- [GIVEN RECORDS]:
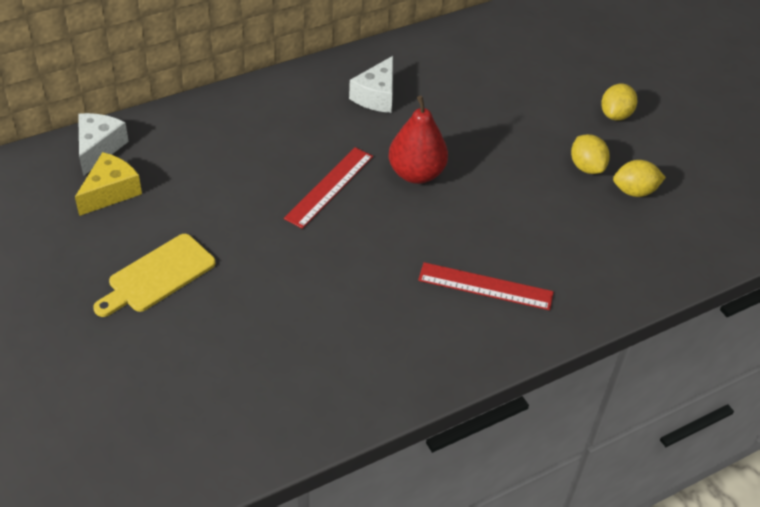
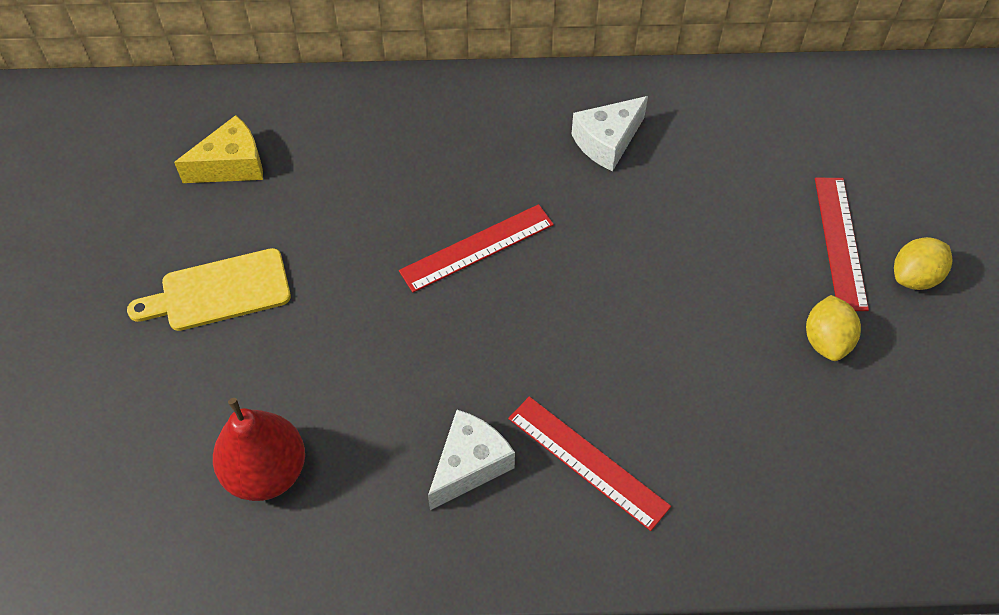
camera: 30 degrees right, 10 degrees up
(99, 148) = (251, 104): white cheese -> white cheese (469, 465)
(416, 173) = (593, 268): red pear -> red pear (266, 471)
(560, 109) = (840, 242): none -> red ruler
(634, 191) = (873, 402): yellow lemon -> none

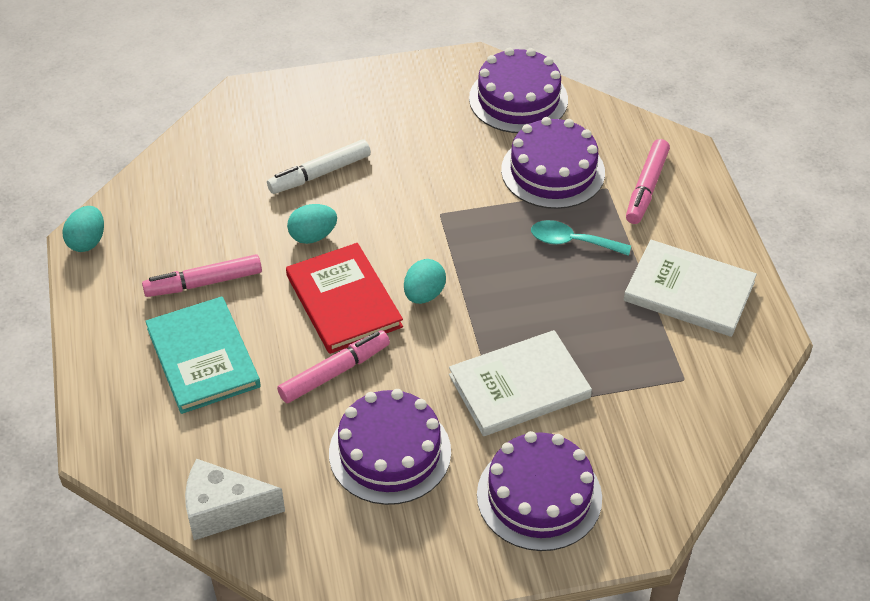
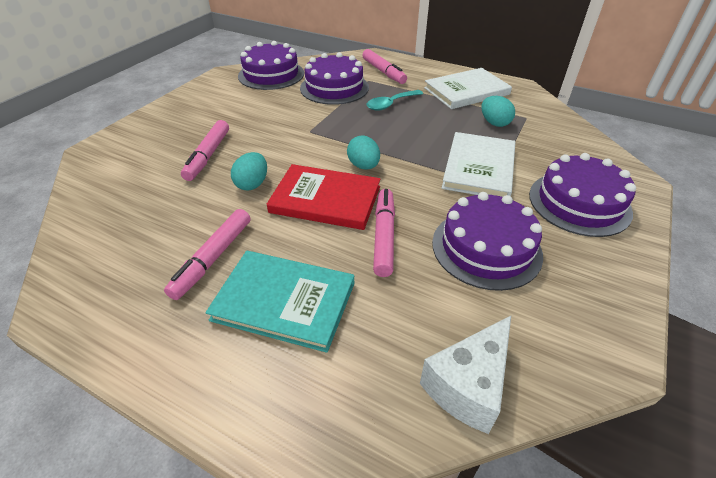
camera: 50 degrees left, 5 degrees down
(87, 241) = (62, 306): turquoise egg -> turquoise egg (494, 123)
(319, 173) = (208, 155): white marker -> pink marker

- [ACTIVITY]:
In the answer, give only the lines from the one containing "(560, 109) = (840, 242): none -> red ruler" through the end of the records above, each reproduced exactly. Include no pictures.

- [RESPONSE AREA]:
(560, 109) = (840, 242): none -> red ruler
(634, 191) = (873, 402): yellow lemon -> none

camera: 50 degrees left, 5 degrees down
(87, 241) = (62, 306): turquoise egg -> turquoise egg (494, 123)
(319, 173) = (208, 155): white marker -> pink marker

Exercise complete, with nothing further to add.